The records follow. Copy them exactly, but omit the pictures.

>>>>>

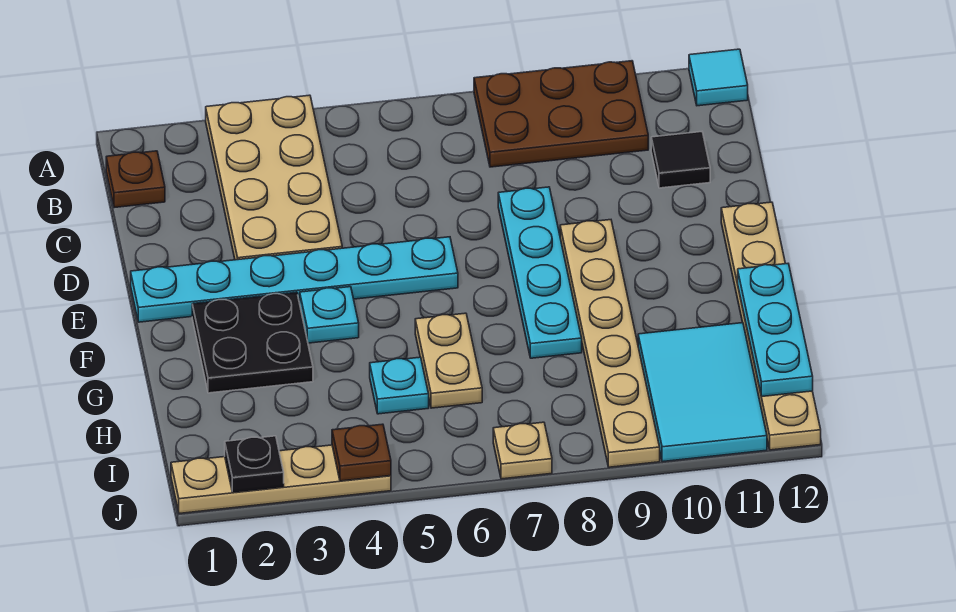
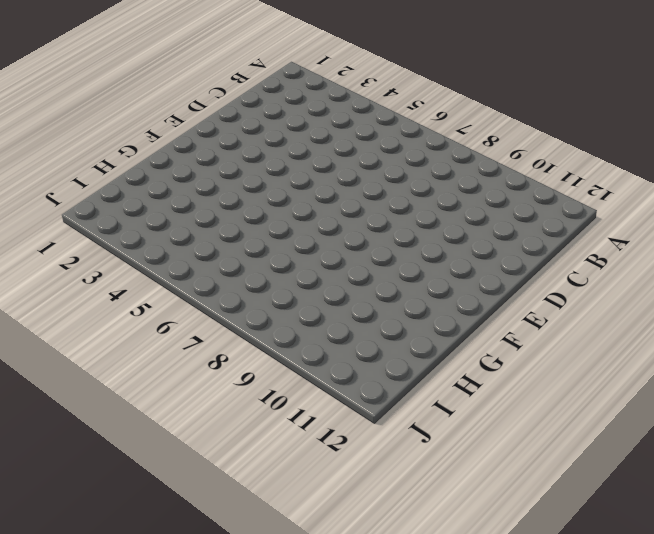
none -> tan plate A3:D4 level 1
none -> brown plate A8:B10 level 1
none -> cyan tile A12 level 1

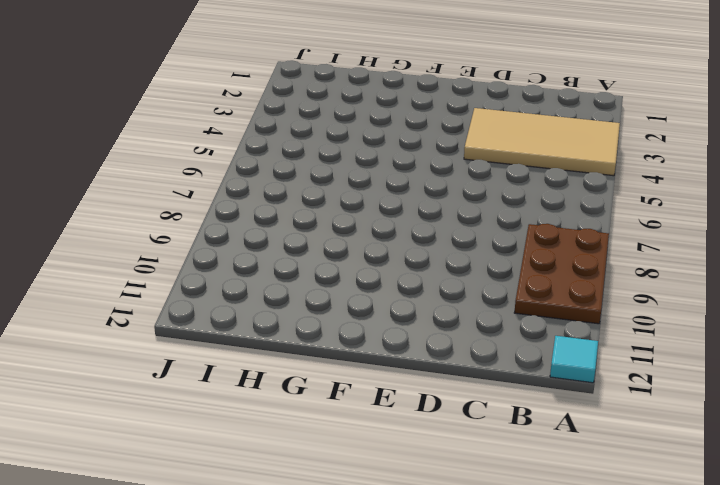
tan tile A3:D4 level 1 -> tan plate A3:D4 level 1
none -> brown plate B1 level 1
none -> black tile C11 level 1
none -> cyan plate D8:G8 level 1

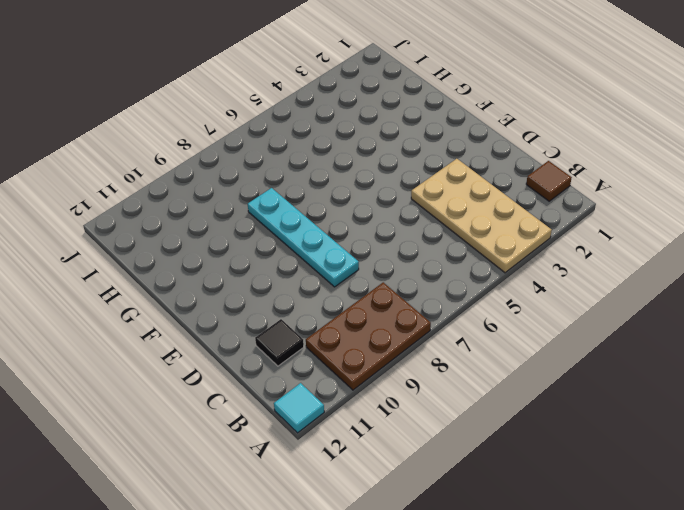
brown tile B1 level 1 -> brown plate B1 level 1
none -> cyan plate E1:E6 level 1
none -> tan plate E9:J9 level 1
none -> tan plate E12:J12 level 1

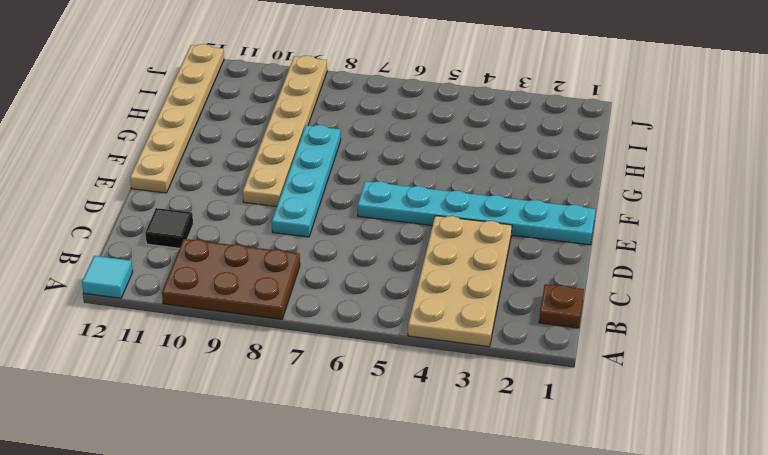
none -> black plate F2:G3 level 1
none -> cyan plate F4 level 1
none -> tan plate G6:H6 level 1

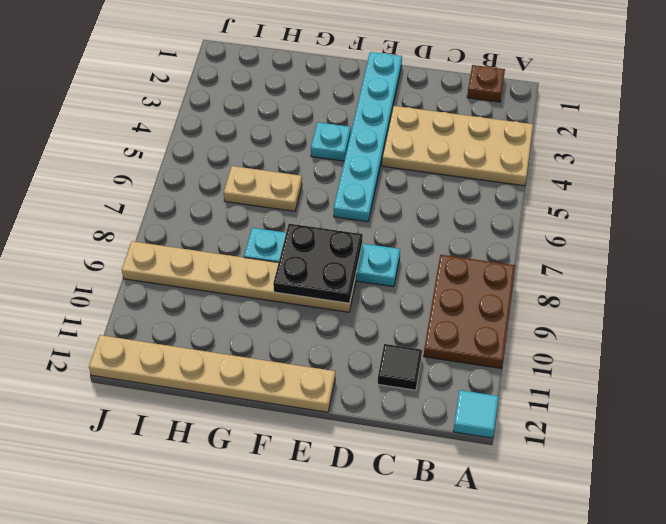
black plate E8:F9 level 2 -> black plate F2:G3 level 1
none -> cyan plate H5 level 1
none -> cyan tile H10:J11 level 1
none -> tan plate J1:J4 level 1

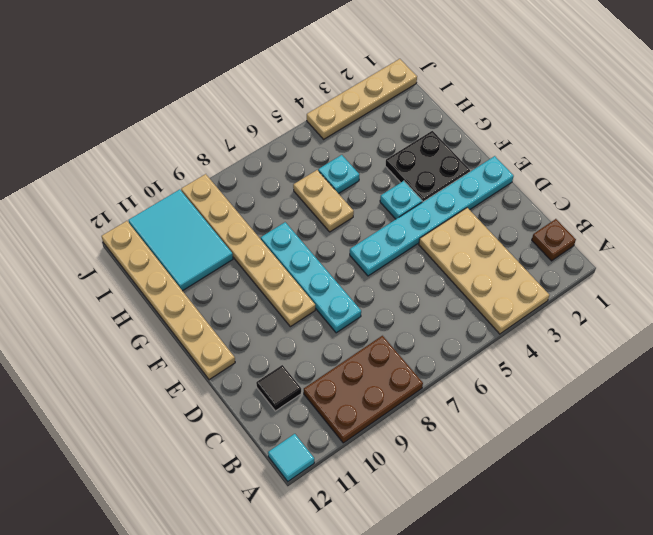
none -> tan plate J7 level 1
none -> cyan plate G12:I12 level 2
none -> black plate J2 level 2

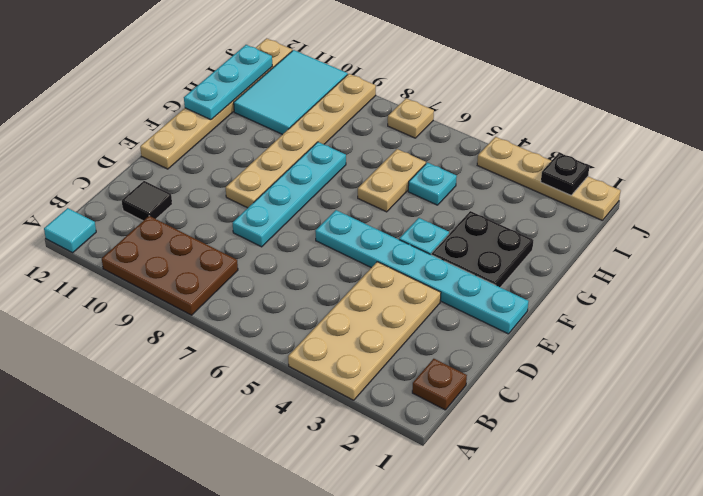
none -> brown plate J4 level 2

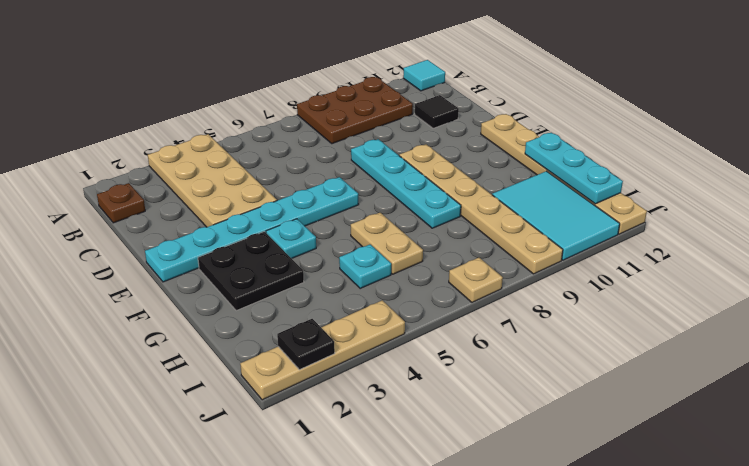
none -> brown plate J4 level 2

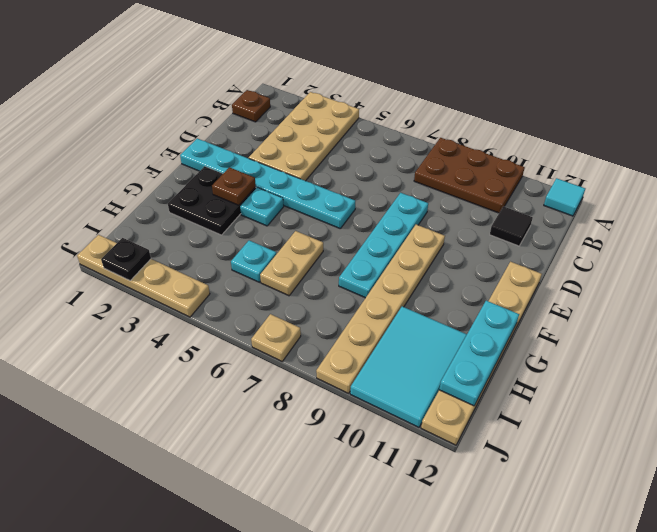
brown plate F3 level 2 -> brown plate J4 level 2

<<<<<

* Your solution *
none -> tan plate A3:D4 level 1
none -> brown plate A8:B10 level 1
none -> cyan tile A12 level 1

tan tile A3:D4 level 1 -> tan plate A3:D4 level 1
none -> brown plate B1 level 1
none -> black tile C11 level 1
none -> cyan plate D8:G8 level 1

brown tile B1 level 1 -> brown plate B1 level 1
none -> cyan plate E1:E6 level 1
none -> tan plate E9:J9 level 1
none -> tan plate E12:J12 level 1

none -> black plate F2:G3 level 1
none -> cyan plate F4 level 1
none -> tan plate G6:H6 level 1

black plate E8:F9 level 2 -> black plate F2:G3 level 1
none -> cyan plate H5 level 1
none -> cyan tile H10:J11 level 1
none -> tan plate J1:J4 level 1

none -> tan plate J7 level 1
none -> cyan plate G12:I12 level 2
none -> black plate J2 level 2

none -> brown plate J4 level 2

none -> brown plate J4 level 2

brown plate F3 level 2 -> brown plate J4 level 2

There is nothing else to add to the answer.